### Task statement
Collect each line of the entries that holds the string "depth".

### Task material
- Opening Delimiter -
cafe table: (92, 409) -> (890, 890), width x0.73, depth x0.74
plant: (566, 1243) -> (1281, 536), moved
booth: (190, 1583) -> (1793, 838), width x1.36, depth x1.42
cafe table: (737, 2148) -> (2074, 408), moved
- Closing Delimiter -
- Opening Delimiter -
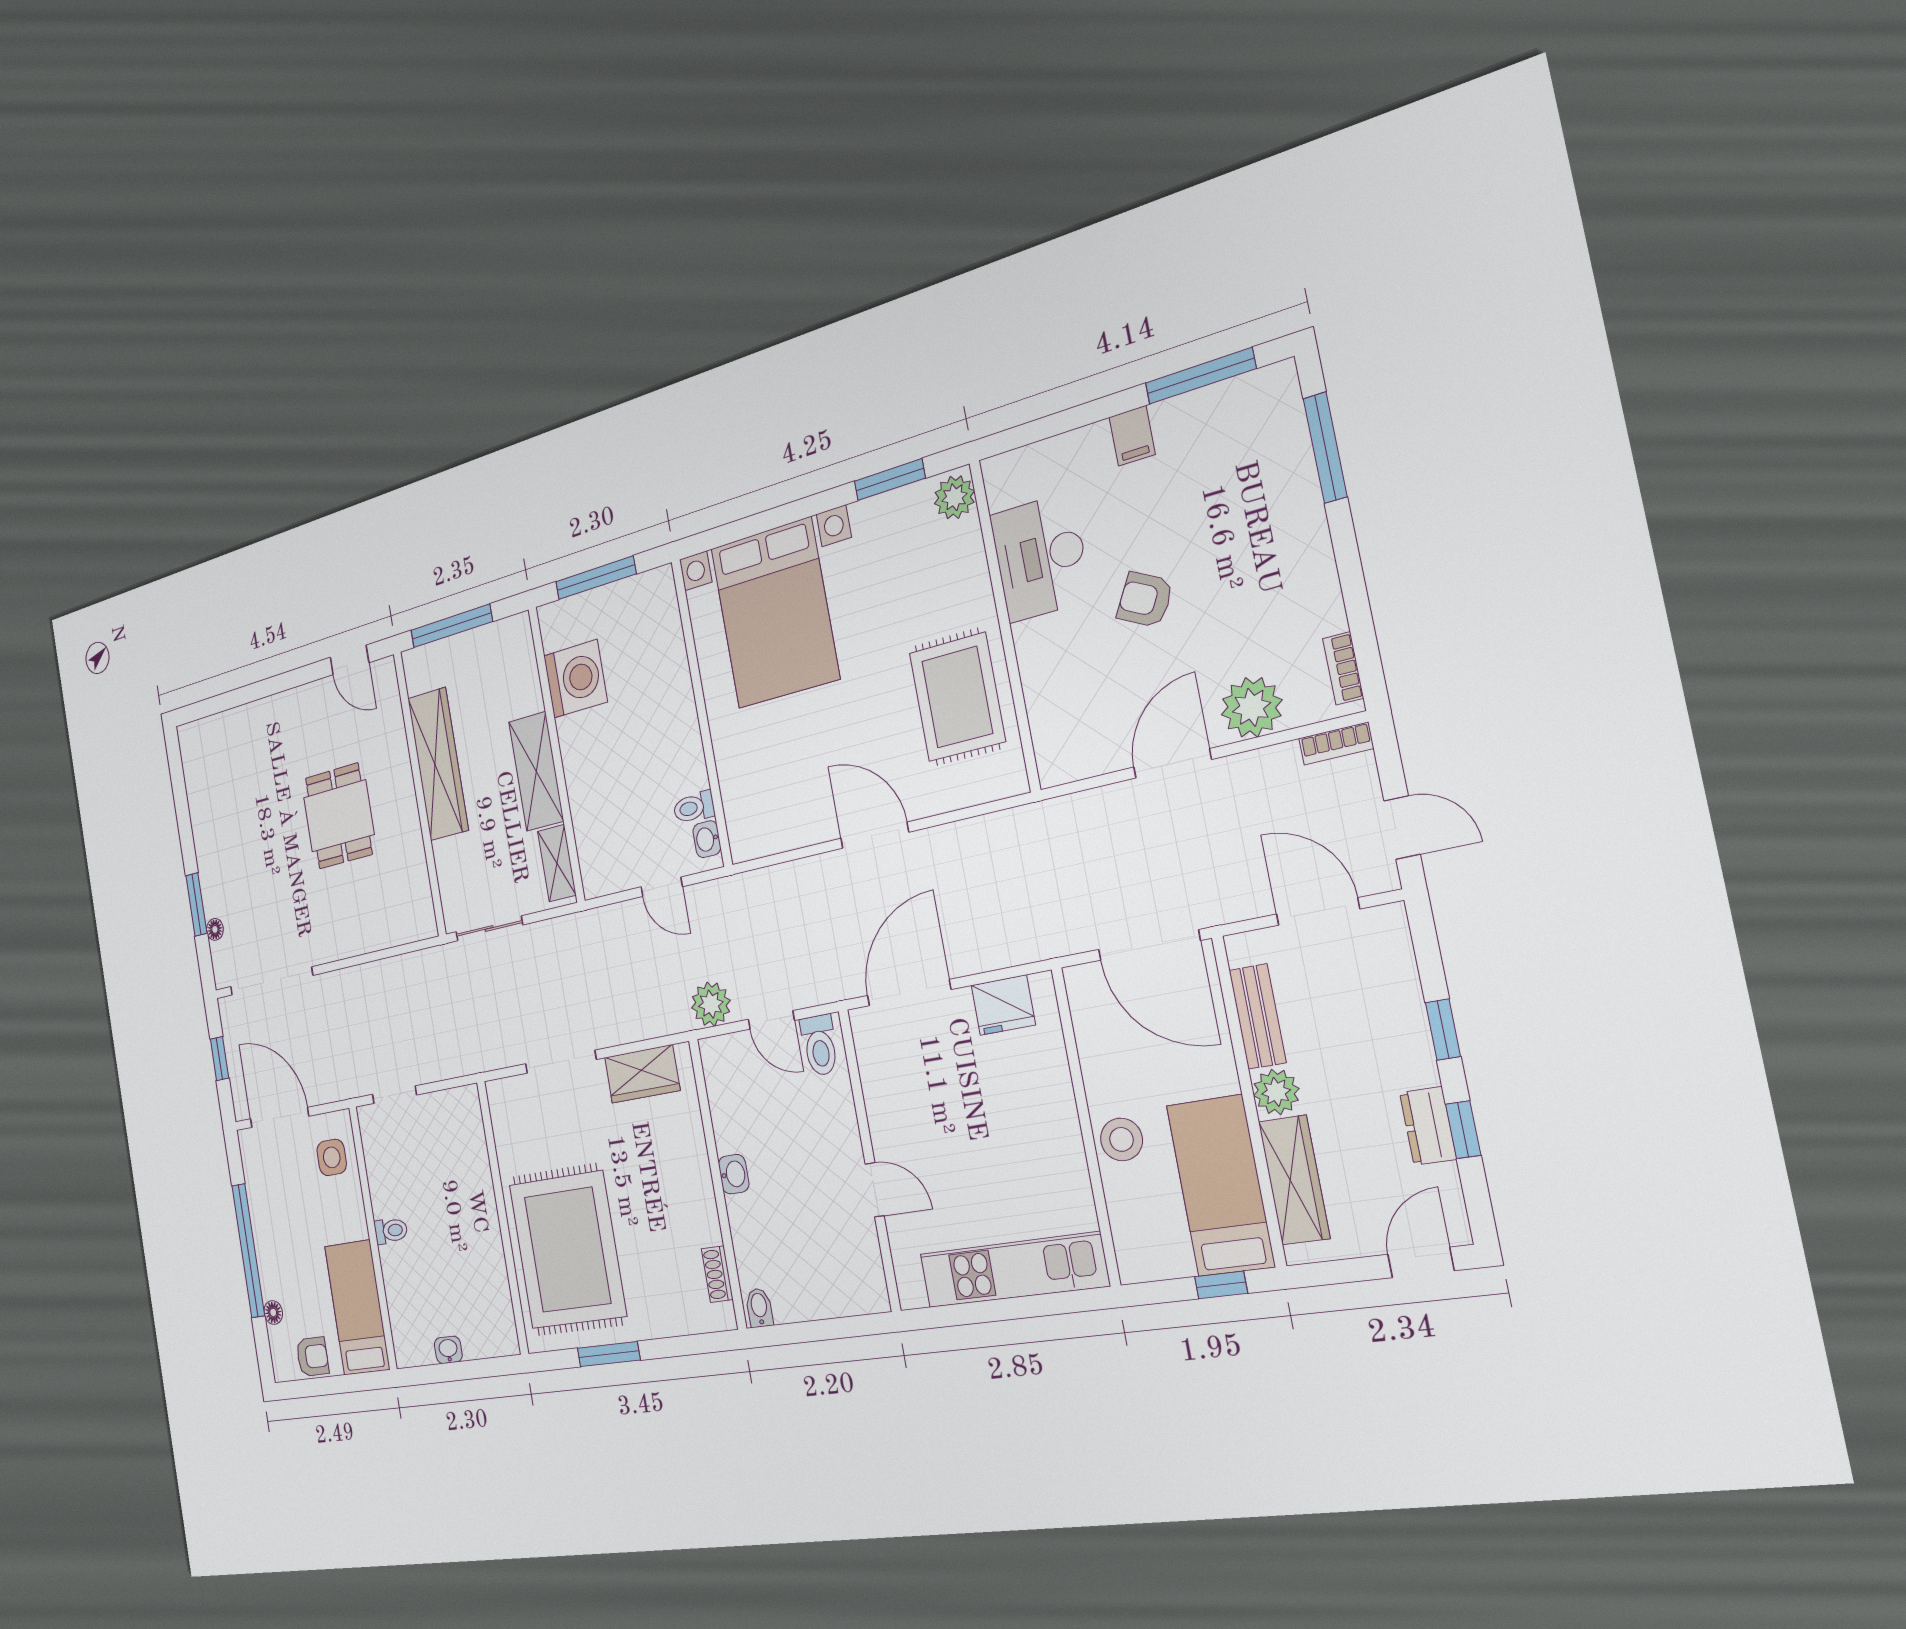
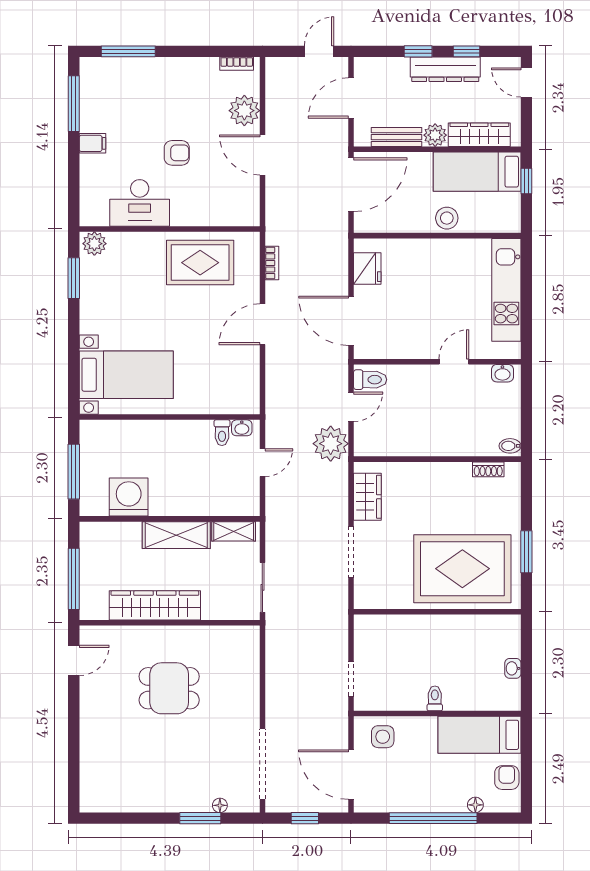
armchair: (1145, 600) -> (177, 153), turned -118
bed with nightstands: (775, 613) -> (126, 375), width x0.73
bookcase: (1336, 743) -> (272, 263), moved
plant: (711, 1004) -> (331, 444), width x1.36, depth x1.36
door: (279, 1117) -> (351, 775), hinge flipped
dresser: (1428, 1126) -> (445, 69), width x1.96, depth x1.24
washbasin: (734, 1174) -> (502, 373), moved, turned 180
- Closing Delimiter -
### Your solution
cafe table: (92, 409) -> (890, 890), width x0.73, depth x0.74
booth: (190, 1583) -> (1793, 838), width x1.36, depth x1.42
plant: (711, 1004) -> (331, 444), width x1.36, depth x1.36
dresser: (1428, 1126) -> (445, 69), width x1.96, depth x1.24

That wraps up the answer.